* **DATASET SECTION**:
----------

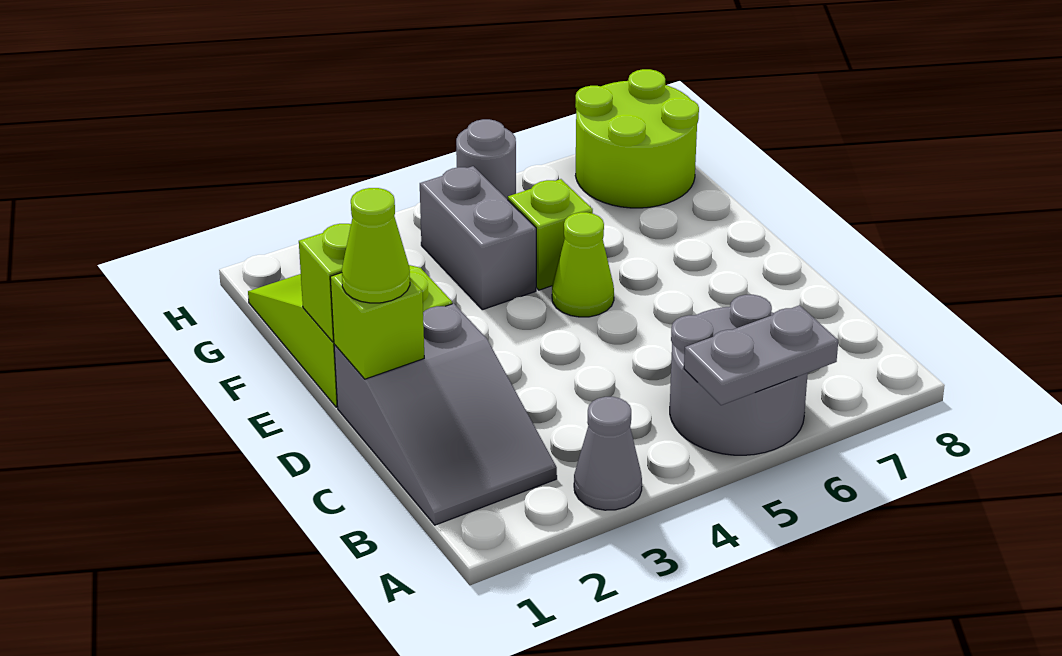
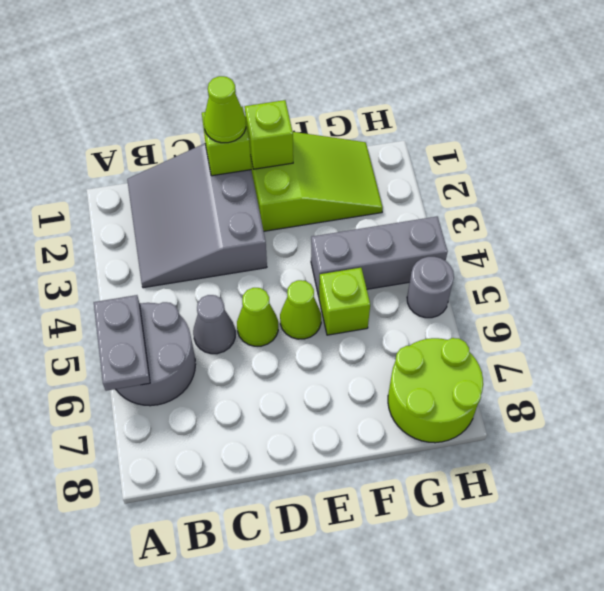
grey cone A3 level 1 -> grey cone C5 level 1
grey slope B1:D2 level 1 top D -> grey slope B1:D3 level 1 top D
none -> lime cone D5 level 1
grey brick F4:G4 level 1 -> grey brick F4:H4 level 1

----------

* **EXERCISE GOAL**:
Set down the data above exactly as written. Omit the pictures.

* **TASK OUTPUT**:
grey cone A3 level 1 -> grey cone C5 level 1
grey slope B1:D2 level 1 top D -> grey slope B1:D3 level 1 top D
none -> lime cone D5 level 1
grey brick F4:G4 level 1 -> grey brick F4:H4 level 1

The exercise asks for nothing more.